▼

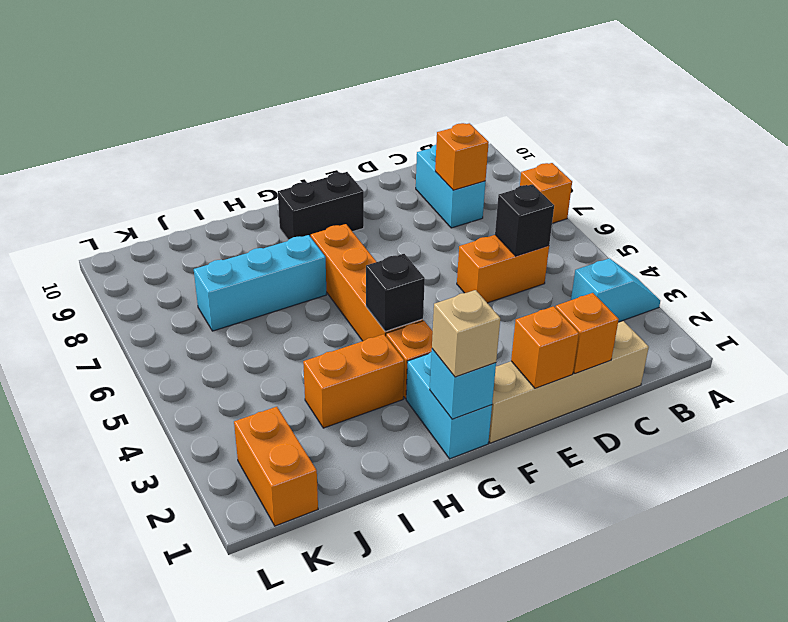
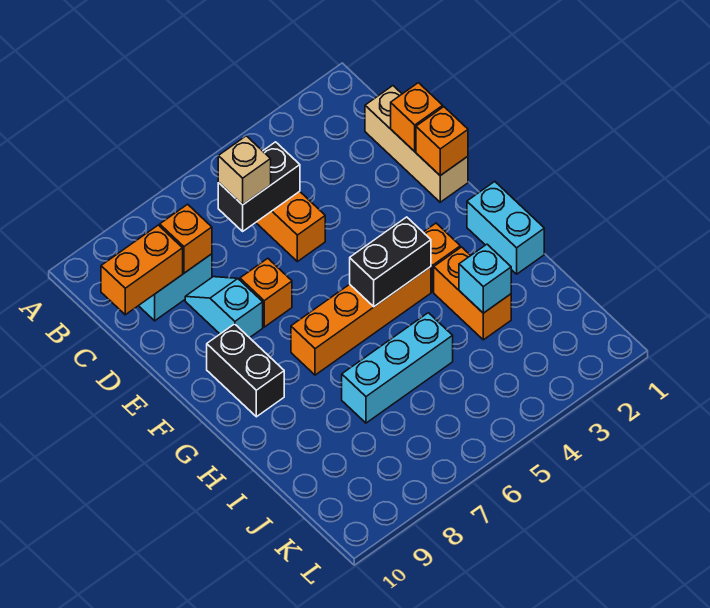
cyan slope A3:B3 level 1 top B -> cyan slope D8:E8 level 1 top E
orange brick A7 level 1 -> orange brick E7 level 1
tan brick C1:F1 level 1 -> tan brick C1:E1 level 1
black brick C5 level 2 -> black brick C5:C6 level 2
cyan brick G1:G2 level 1 -> cyan brick G1:H1 level 1
cyan brick G1 level 2 -> cyan brick I3 level 2
tan brick G1 level 3 -> tan brick C6 level 3
black brick G4 level 2 -> black brick G4:G5 level 2
cyan brick H7:J7 level 1 -> cyan brick I5:I7 level 1
orange brick K1:K2 level 1 -> orange brick C9:C10 level 2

▲

Exclude the pictures and print the rest of the data exactly.

cyan slope A3:B3 level 1 top B -> cyan slope D8:E8 level 1 top E
orange brick A7 level 1 -> orange brick E7 level 1
tan brick C1:F1 level 1 -> tan brick C1:E1 level 1
black brick C5 level 2 -> black brick C5:C6 level 2
cyan brick G1:G2 level 1 -> cyan brick G1:H1 level 1
cyan brick G1 level 2 -> cyan brick I3 level 2
tan brick G1 level 3 -> tan brick C6 level 3
black brick G4 level 2 -> black brick G4:G5 level 2
cyan brick H7:J7 level 1 -> cyan brick I5:I7 level 1
orange brick K1:K2 level 1 -> orange brick C9:C10 level 2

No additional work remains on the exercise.